Where the data below shows a picture, leave that picture out and copy the rest exactly.

**DATA PROVIDED**:
..............................
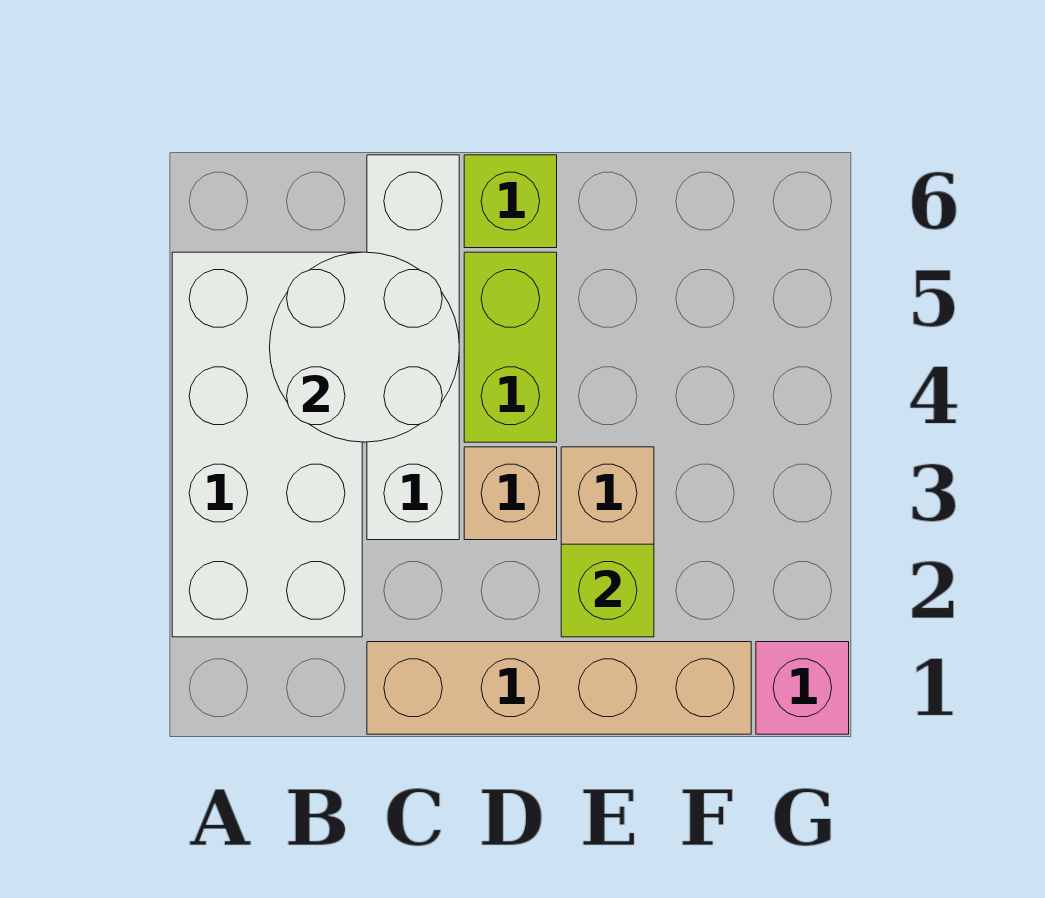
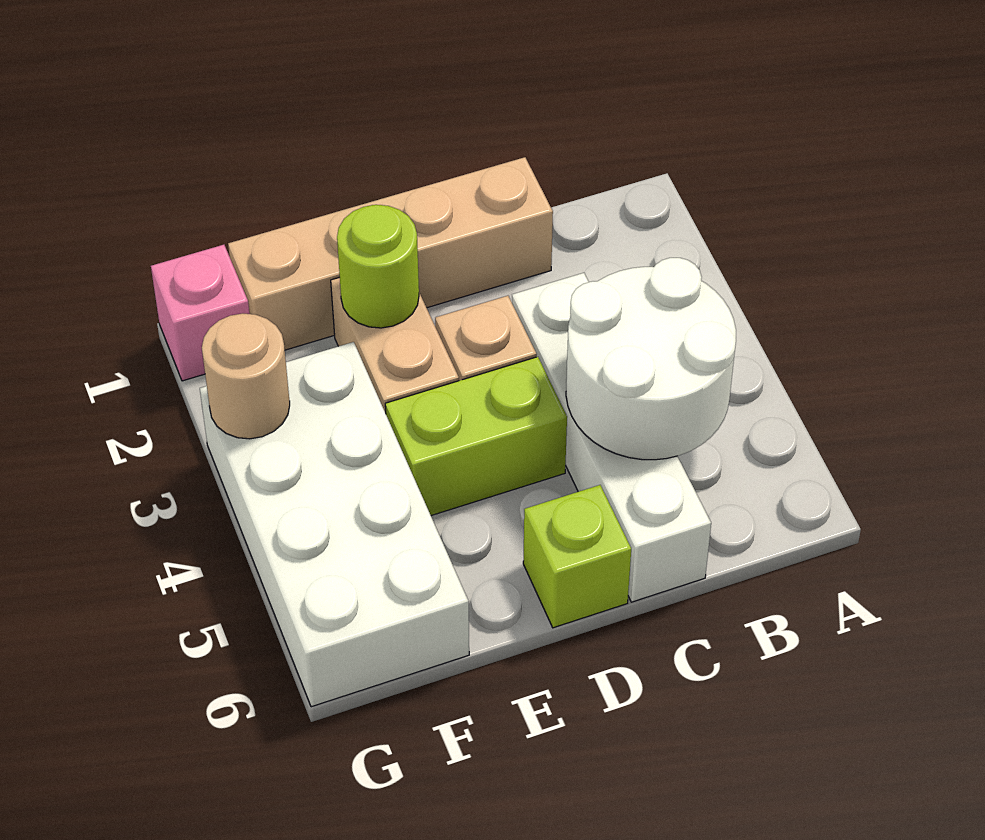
white brick A2:B5 level 1 -> white brick F3:G6 level 1
lime brick D4:D5 level 1 -> lime brick D4:E4 level 1
lime brick E2 level 2 -> lime round brick E2 level 2
none -> tan round brick G3 level 2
..............................
**OUTPUT OF THE TASK**:
white brick A2:B5 level 1 -> white brick F3:G6 level 1
lime brick D4:D5 level 1 -> lime brick D4:E4 level 1
lime brick E2 level 2 -> lime round brick E2 level 2
none -> tan round brick G3 level 2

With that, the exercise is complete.